> [WHAT IS EXPECTED]: When a line of the entries contains the word "pink", report that line.

Spatial reasoning data
'''

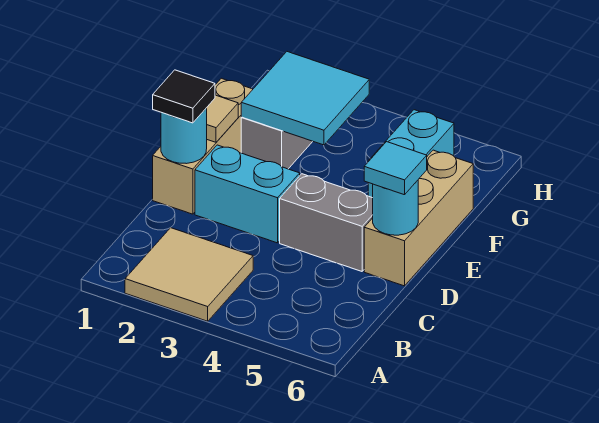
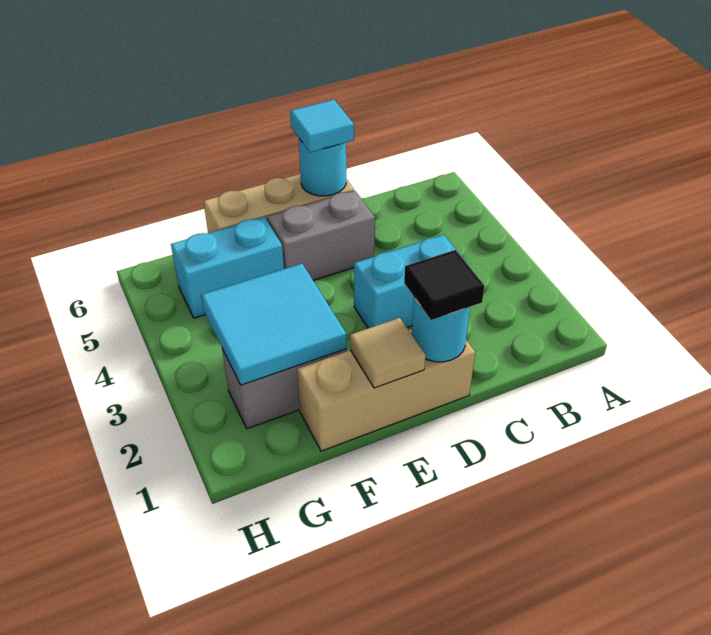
tan 2x2 tile [125,228,253,321] -> none
cyan 1x2 brick [195,145,300,243] -> cyan 1x2 brick turned to [354,235,467,328]
grey 1x2 brick [280,174,373,271] -> grey 1x2 brick turned to [267,191,375,280]

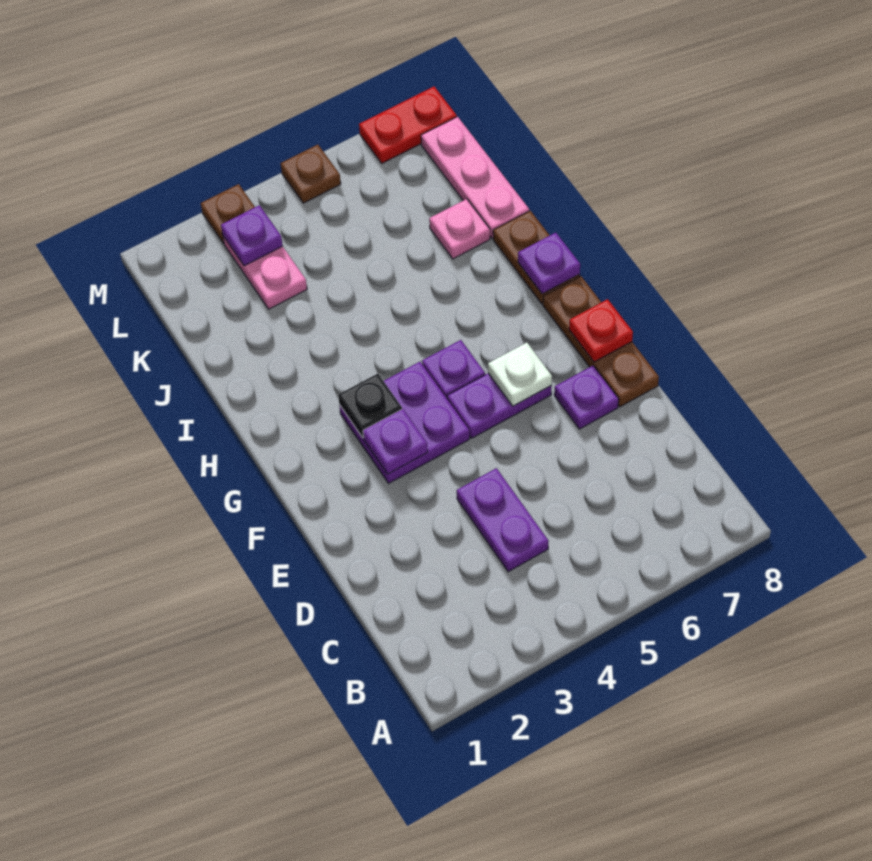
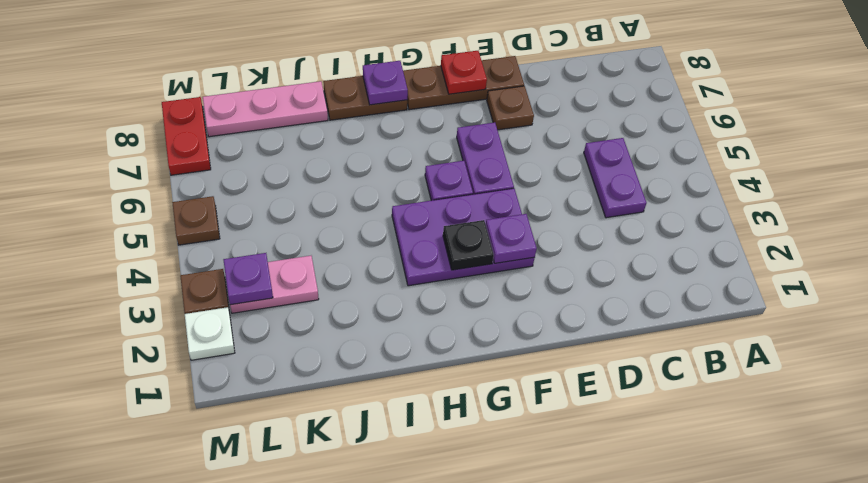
purple 1x2 plate [457,468,549,572] -> purple 1x2 plate turned to [584,138,647,218]
purple 1x1 plate [554,366,619,429] -> brown 1x1 plate [487,86,534,130]
purple 2x2 plate [339,362,470,483] -> purple 2x3 plate [392,188,534,286]
white 1x1 plate [488,343,552,406] -> white 1x1 plate moved to [185,307,235,360]
pink 1x1 plate [429,199,490,259] -> none

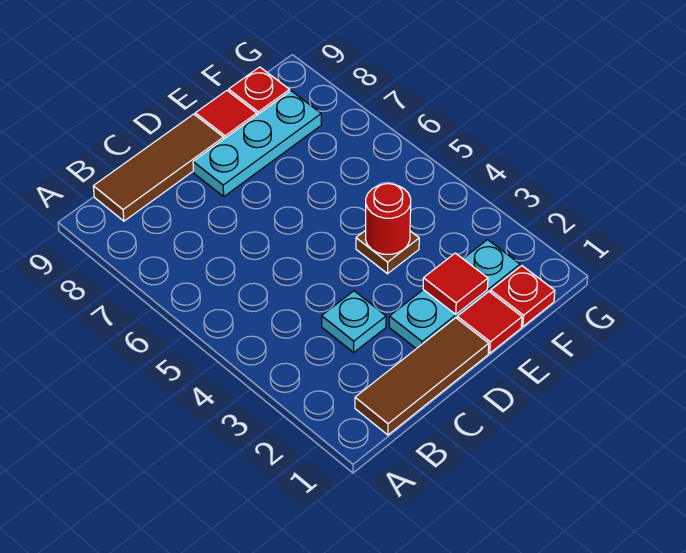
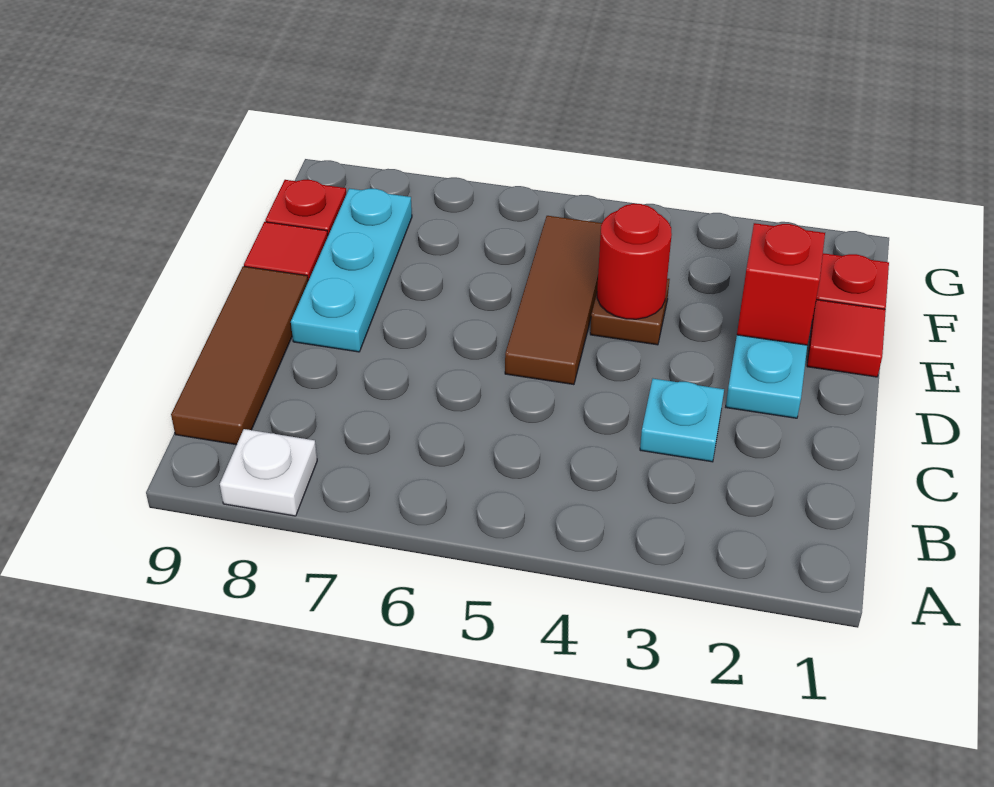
none -> white 1x1 plate [220,429,317,516]
brown 1x3 tile [355,318,489,435] -> brown 1x3 tile moved to [505,216,602,385]
red 1x1 tile [423,253,488,314] -> red 1x1 brick [737,223,825,345]

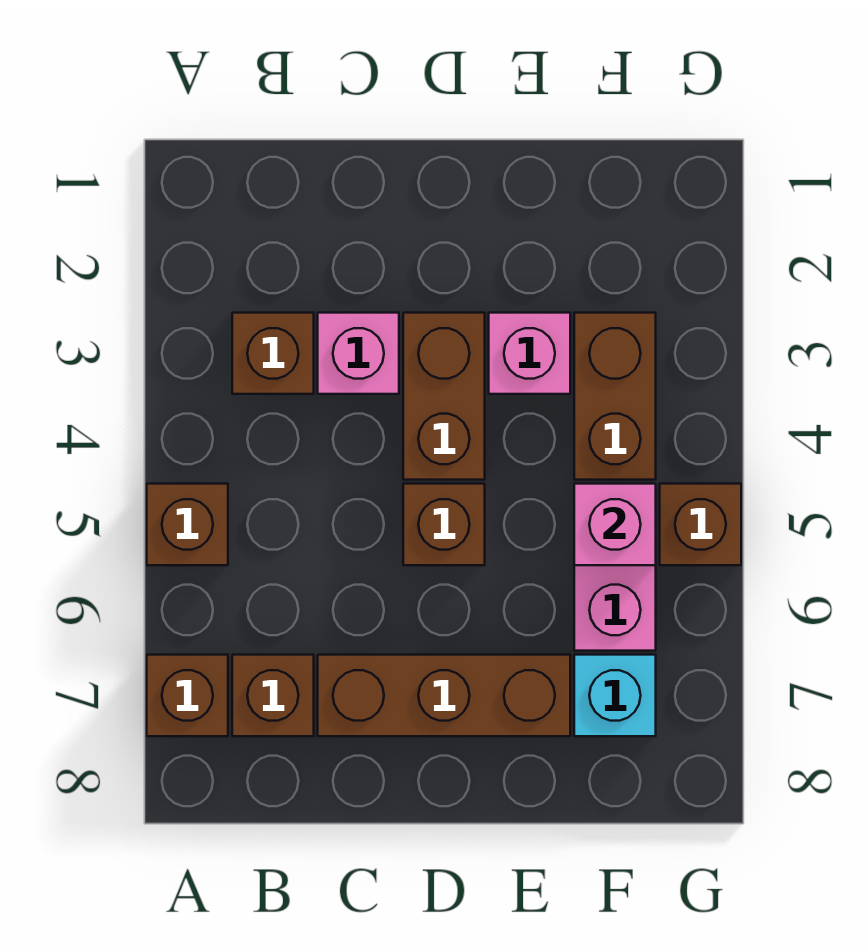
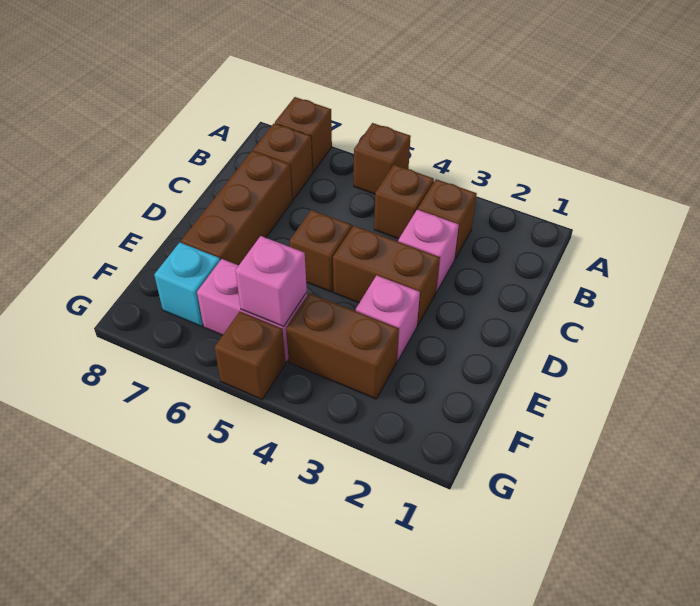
none -> brown 1x1 brick [374,165,434,239]

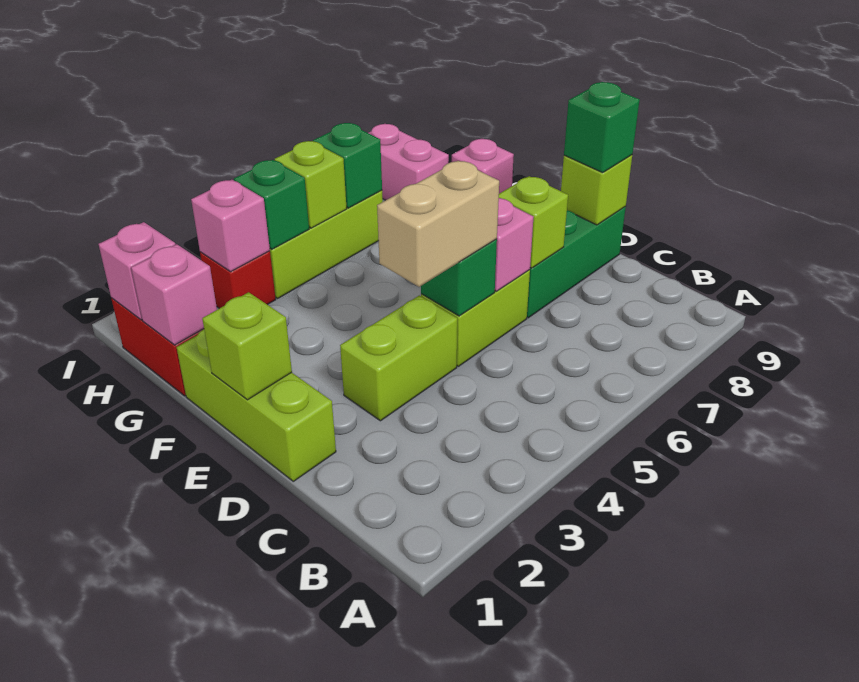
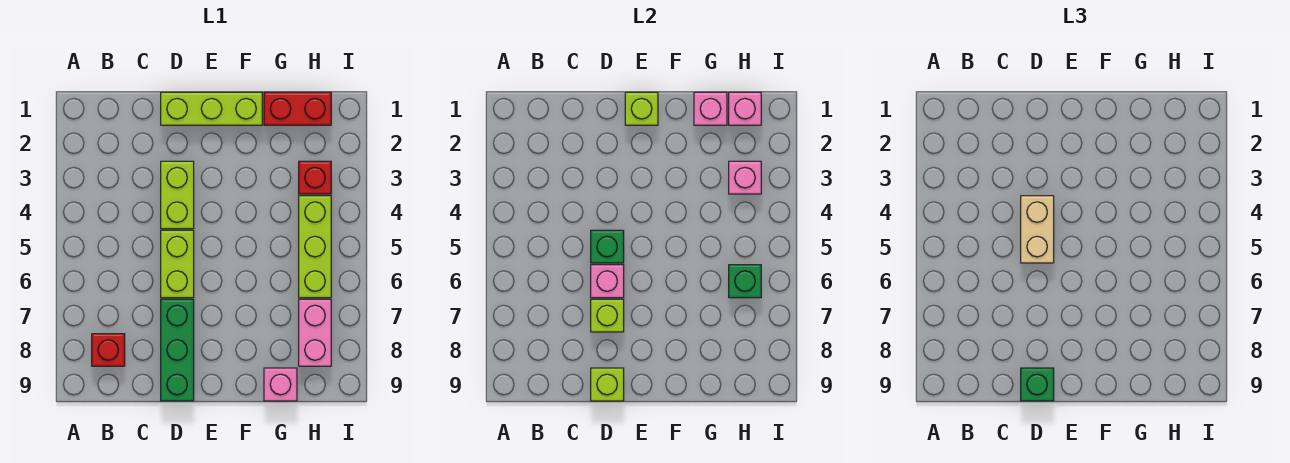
none -> red 1x1 brick [92,334,125,366]
green 1x1 brick [234,160,309,249] -> none
lime 1x1 brick [275,141,347,228] -> none
pink 1x2 brick [369,124,449,200] -> pink 1x2 brick turned to [299,299,331,366]

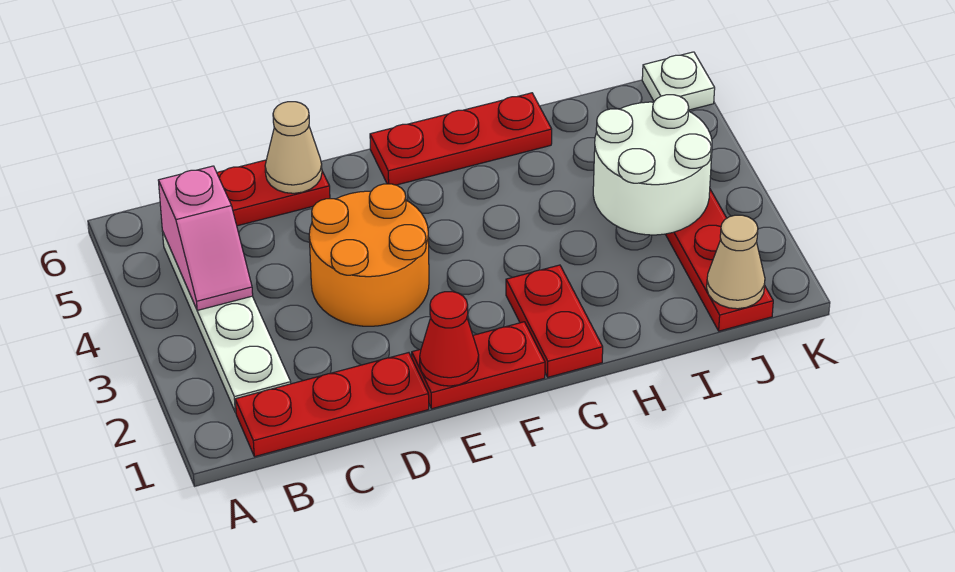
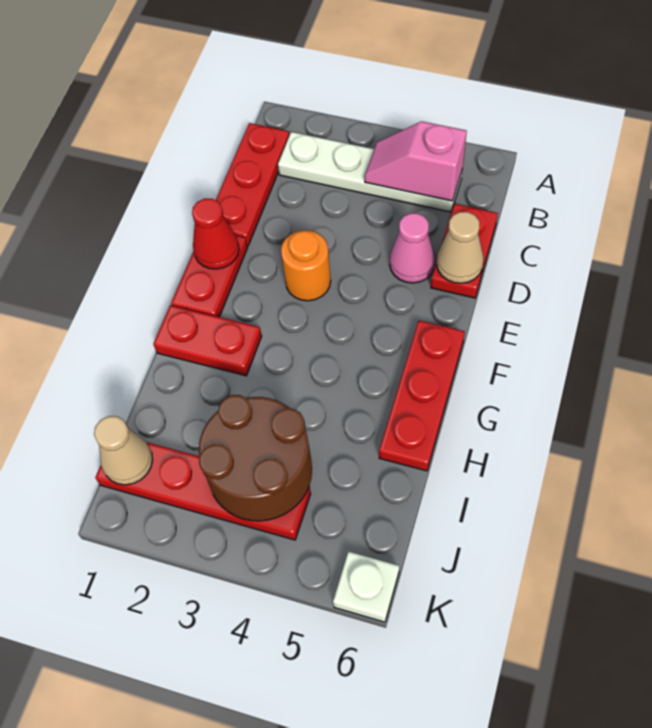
orange 2x2 round brick [309,184,429,326] -> orange 1x1 round brick [281,230,331,301]
none -> pink 1x1 cone [390,213,435,283]
white 2x2 round brick [593,95,712,235] -> brown 2x2 round brick [199,395,312,521]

'''

> [SOLUTION TO THIS EXERCISE]:
pink 1x1 plate [429,199,490,259] -> none
pink 1x2 brick [369,124,449,200] -> pink 1x2 brick turned to [299,299,331,366]
none -> pink 1x1 cone [390,213,435,283]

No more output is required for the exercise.